### Task statement
Return exactly the lines of the records below, starting at the line that contains "C5: 1uF (plus" and ending at the line that contains "R4: none -> 130 (-12V, 5V)", with both of those lines kept.

### Source data
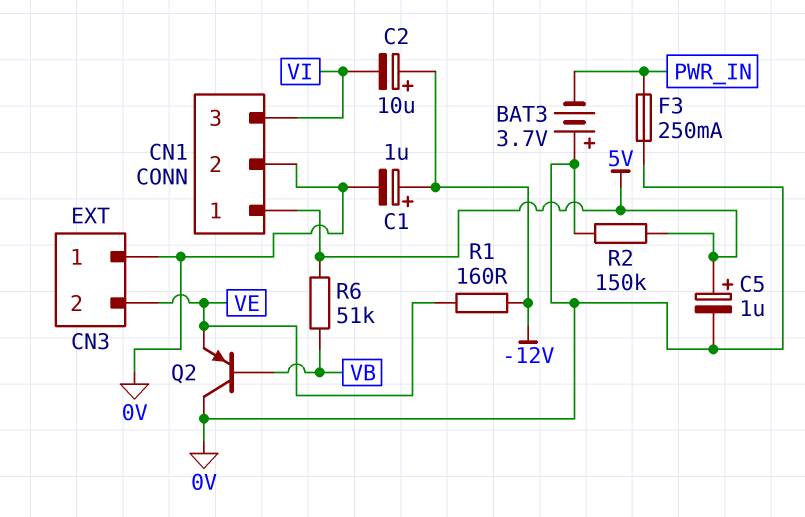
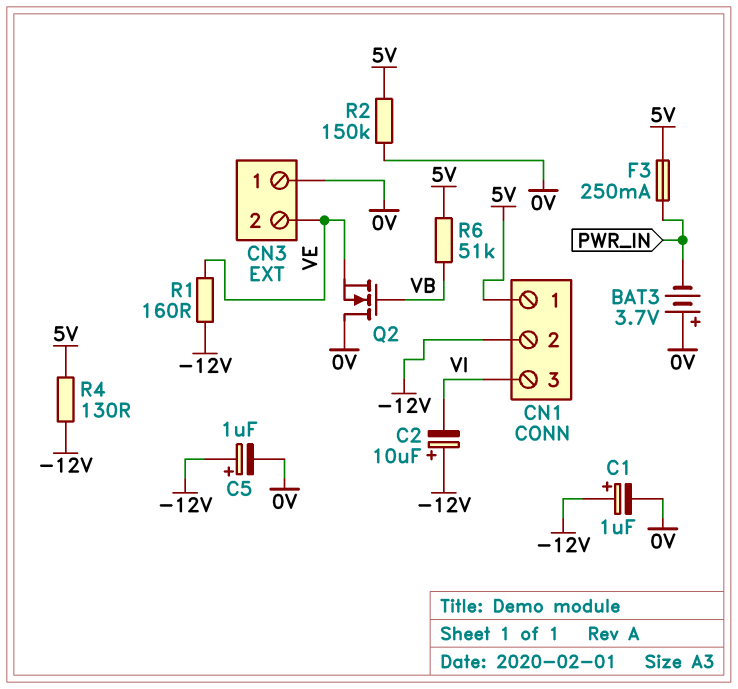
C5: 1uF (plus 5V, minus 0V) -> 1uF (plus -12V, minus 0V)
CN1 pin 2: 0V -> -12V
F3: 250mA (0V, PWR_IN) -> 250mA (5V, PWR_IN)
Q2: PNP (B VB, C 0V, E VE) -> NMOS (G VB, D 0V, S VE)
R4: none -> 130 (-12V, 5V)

...

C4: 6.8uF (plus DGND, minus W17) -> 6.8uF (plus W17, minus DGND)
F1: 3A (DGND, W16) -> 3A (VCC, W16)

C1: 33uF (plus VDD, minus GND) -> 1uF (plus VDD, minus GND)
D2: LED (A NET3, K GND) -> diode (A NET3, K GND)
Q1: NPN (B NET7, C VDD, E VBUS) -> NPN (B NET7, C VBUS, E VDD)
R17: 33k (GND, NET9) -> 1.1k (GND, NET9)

### Solution for this task
C5: 1uF (plus 5V, minus 0V) -> 1uF (plus -12V, minus 0V)
CN1 pin 2: 0V -> -12V
F3: 250mA (0V, PWR_IN) -> 250mA (5V, PWR_IN)
Q2: PNP (B VB, C 0V, E VE) -> NMOS (G VB, D 0V, S VE)
R4: none -> 130 (-12V, 5V)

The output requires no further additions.